Edit tracking data -
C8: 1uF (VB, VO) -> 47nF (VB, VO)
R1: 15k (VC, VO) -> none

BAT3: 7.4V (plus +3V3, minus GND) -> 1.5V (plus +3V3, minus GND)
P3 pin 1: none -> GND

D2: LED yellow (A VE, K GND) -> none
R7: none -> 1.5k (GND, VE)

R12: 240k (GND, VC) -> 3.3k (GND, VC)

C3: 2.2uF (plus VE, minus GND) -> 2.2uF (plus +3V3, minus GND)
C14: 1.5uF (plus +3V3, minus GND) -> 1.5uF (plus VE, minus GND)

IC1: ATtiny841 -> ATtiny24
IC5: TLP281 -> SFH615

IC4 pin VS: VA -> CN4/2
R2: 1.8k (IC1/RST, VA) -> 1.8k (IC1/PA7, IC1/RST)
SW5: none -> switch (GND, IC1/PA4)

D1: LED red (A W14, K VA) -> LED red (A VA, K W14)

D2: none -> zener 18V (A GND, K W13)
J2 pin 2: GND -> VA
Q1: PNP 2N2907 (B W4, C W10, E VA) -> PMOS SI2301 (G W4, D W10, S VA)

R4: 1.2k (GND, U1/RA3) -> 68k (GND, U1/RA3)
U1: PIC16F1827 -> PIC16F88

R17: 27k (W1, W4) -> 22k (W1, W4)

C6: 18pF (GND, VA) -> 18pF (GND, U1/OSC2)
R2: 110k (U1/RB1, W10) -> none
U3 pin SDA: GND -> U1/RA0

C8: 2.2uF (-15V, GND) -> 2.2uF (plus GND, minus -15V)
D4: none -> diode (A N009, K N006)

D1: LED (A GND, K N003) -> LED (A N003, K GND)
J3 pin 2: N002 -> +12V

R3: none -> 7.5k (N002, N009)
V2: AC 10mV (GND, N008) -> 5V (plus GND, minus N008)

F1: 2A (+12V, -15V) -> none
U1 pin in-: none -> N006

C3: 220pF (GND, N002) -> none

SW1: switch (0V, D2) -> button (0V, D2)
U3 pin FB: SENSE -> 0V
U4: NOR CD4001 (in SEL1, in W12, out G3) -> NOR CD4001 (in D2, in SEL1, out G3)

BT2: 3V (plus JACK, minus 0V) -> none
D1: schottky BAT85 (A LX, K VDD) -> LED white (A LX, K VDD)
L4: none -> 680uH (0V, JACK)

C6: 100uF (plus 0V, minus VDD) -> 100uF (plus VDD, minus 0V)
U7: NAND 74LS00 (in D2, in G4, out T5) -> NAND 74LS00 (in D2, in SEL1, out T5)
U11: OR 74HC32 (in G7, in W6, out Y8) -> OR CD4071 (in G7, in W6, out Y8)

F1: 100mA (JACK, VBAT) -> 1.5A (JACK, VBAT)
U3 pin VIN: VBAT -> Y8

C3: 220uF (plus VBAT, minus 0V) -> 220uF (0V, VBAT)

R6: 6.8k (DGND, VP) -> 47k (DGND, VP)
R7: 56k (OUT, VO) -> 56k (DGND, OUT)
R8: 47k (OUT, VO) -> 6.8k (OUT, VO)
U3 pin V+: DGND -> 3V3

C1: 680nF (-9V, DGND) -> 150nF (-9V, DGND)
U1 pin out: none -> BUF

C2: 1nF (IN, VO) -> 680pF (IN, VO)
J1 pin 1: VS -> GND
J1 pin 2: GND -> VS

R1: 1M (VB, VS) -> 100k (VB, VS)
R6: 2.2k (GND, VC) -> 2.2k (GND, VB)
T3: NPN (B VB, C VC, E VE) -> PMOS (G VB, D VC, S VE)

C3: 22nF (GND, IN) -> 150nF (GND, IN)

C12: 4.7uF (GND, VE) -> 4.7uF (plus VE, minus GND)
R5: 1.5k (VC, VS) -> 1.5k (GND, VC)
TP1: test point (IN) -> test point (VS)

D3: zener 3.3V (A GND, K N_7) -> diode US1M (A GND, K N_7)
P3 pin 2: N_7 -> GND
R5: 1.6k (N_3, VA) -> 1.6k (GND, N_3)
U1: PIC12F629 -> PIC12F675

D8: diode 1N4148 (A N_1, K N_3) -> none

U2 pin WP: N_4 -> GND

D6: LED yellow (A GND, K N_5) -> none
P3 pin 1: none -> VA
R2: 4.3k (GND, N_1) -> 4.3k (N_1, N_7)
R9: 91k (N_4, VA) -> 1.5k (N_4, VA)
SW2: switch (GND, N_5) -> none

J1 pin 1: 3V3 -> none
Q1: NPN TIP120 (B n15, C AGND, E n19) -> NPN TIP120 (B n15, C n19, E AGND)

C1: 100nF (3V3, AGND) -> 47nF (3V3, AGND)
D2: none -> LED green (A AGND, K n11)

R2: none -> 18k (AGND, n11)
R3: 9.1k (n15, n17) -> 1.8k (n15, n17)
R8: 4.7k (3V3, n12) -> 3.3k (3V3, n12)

The problem -
Repeat each of the entries exactly.

Final answer -
C8: 1uF (VB, VO) -> 47nF (VB, VO)
R1: 15k (VC, VO) -> none

BAT3: 7.4V (plus +3V3, minus GND) -> 1.5V (plus +3V3, minus GND)
P3 pin 1: none -> GND

D2: LED yellow (A VE, K GND) -> none
R7: none -> 1.5k (GND, VE)

R12: 240k (GND, VC) -> 3.3k (GND, VC)

C3: 2.2uF (plus VE, minus GND) -> 2.2uF (plus +3V3, minus GND)
C14: 1.5uF (plus +3V3, minus GND) -> 1.5uF (plus VE, minus GND)

IC1: ATtiny841 -> ATtiny24
IC5: TLP281 -> SFH615

IC4 pin VS: VA -> CN4/2
R2: 1.8k (IC1/RST, VA) -> 1.8k (IC1/PA7, IC1/RST)
SW5: none -> switch (GND, IC1/PA4)

D1: LED red (A W14, K VA) -> LED red (A VA, K W14)

D2: none -> zener 18V (A GND, K W13)
J2 pin 2: GND -> VA
Q1: PNP 2N2907 (B W4, C W10, E VA) -> PMOS SI2301 (G W4, D W10, S VA)

R4: 1.2k (GND, U1/RA3) -> 68k (GND, U1/RA3)
U1: PIC16F1827 -> PIC16F88

R17: 27k (W1, W4) -> 22k (W1, W4)

C6: 18pF (GND, VA) -> 18pF (GND, U1/OSC2)
R2: 110k (U1/RB1, W10) -> none
U3 pin SDA: GND -> U1/RA0

C8: 2.2uF (-15V, GND) -> 2.2uF (plus GND, minus -15V)
D4: none -> diode (A N009, K N006)

D1: LED (A GND, K N003) -> LED (A N003, K GND)
J3 pin 2: N002 -> +12V

R3: none -> 7.5k (N002, N009)
V2: AC 10mV (GND, N008) -> 5V (plus GND, minus N008)

F1: 2A (+12V, -15V) -> none
U1 pin in-: none -> N006

C3: 220pF (GND, N002) -> none

SW1: switch (0V, D2) -> button (0V, D2)
U3 pin FB: SENSE -> 0V
U4: NOR CD4001 (in SEL1, in W12, out G3) -> NOR CD4001 (in D2, in SEL1, out G3)

BT2: 3V (plus JACK, minus 0V) -> none
D1: schottky BAT85 (A LX, K VDD) -> LED white (A LX, K VDD)
L4: none -> 680uH (0V, JACK)

C6: 100uF (plus 0V, minus VDD) -> 100uF (plus VDD, minus 0V)
U7: NAND 74LS00 (in D2, in G4, out T5) -> NAND 74LS00 (in D2, in SEL1, out T5)
U11: OR 74HC32 (in G7, in W6, out Y8) -> OR CD4071 (in G7, in W6, out Y8)

F1: 100mA (JACK, VBAT) -> 1.5A (JACK, VBAT)
U3 pin VIN: VBAT -> Y8

C3: 220uF (plus VBAT, minus 0V) -> 220uF (0V, VBAT)

R6: 6.8k (DGND, VP) -> 47k (DGND, VP)
R7: 56k (OUT, VO) -> 56k (DGND, OUT)
R8: 47k (OUT, VO) -> 6.8k (OUT, VO)
U3 pin V+: DGND -> 3V3

C1: 680nF (-9V, DGND) -> 150nF (-9V, DGND)
U1 pin out: none -> BUF

C2: 1nF (IN, VO) -> 680pF (IN, VO)
J1 pin 1: VS -> GND
J1 pin 2: GND -> VS

R1: 1M (VB, VS) -> 100k (VB, VS)
R6: 2.2k (GND, VC) -> 2.2k (GND, VB)
T3: NPN (B VB, C VC, E VE) -> PMOS (G VB, D VC, S VE)

C3: 22nF (GND, IN) -> 150nF (GND, IN)

C12: 4.7uF (GND, VE) -> 4.7uF (plus VE, minus GND)
R5: 1.5k (VC, VS) -> 1.5k (GND, VC)
TP1: test point (IN) -> test point (VS)

D3: zener 3.3V (A GND, K N_7) -> diode US1M (A GND, K N_7)
P3 pin 2: N_7 -> GND
R5: 1.6k (N_3, VA) -> 1.6k (GND, N_3)
U1: PIC12F629 -> PIC12F675

D8: diode 1N4148 (A N_1, K N_3) -> none

U2 pin WP: N_4 -> GND

D6: LED yellow (A GND, K N_5) -> none
P3 pin 1: none -> VA
R2: 4.3k (GND, N_1) -> 4.3k (N_1, N_7)
R9: 91k (N_4, VA) -> 1.5k (N_4, VA)
SW2: switch (GND, N_5) -> none

J1 pin 1: 3V3 -> none
Q1: NPN TIP120 (B n15, C AGND, E n19) -> NPN TIP120 (B n15, C n19, E AGND)

C1: 100nF (3V3, AGND) -> 47nF (3V3, AGND)
D2: none -> LED green (A AGND, K n11)

R2: none -> 18k (AGND, n11)
R3: 9.1k (n15, n17) -> 1.8k (n15, n17)
R8: 4.7k (3V3, n12) -> 3.3k (3V3, n12)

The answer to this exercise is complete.